• Task prompt: Find the line containing "brown donut [213,222,261,253] -> none". Reproduce it and every line after it up to the end of the records, exactly as written.

(Collected data)
• • • • •
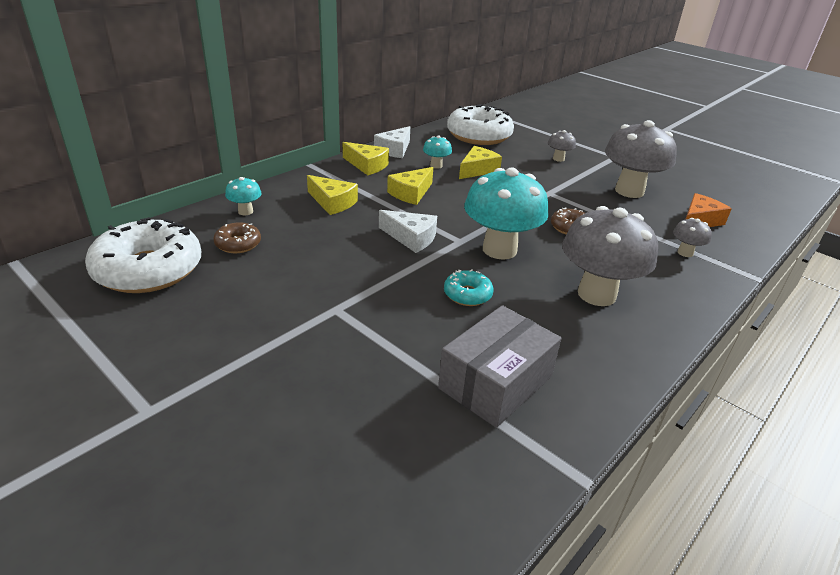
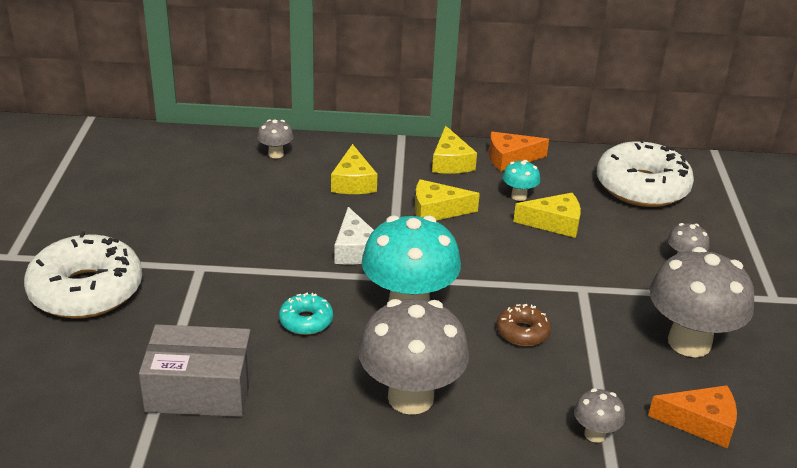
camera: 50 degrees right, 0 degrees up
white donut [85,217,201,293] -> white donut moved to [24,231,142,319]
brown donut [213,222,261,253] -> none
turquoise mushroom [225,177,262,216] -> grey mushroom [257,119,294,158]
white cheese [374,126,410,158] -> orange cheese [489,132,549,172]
• • • • •
• Your response:
brown donut [213,222,261,253] -> none
turquoise mushroom [225,177,262,216] -> grey mushroom [257,119,294,158]
white cheese [374,126,410,158] -> orange cheese [489,132,549,172]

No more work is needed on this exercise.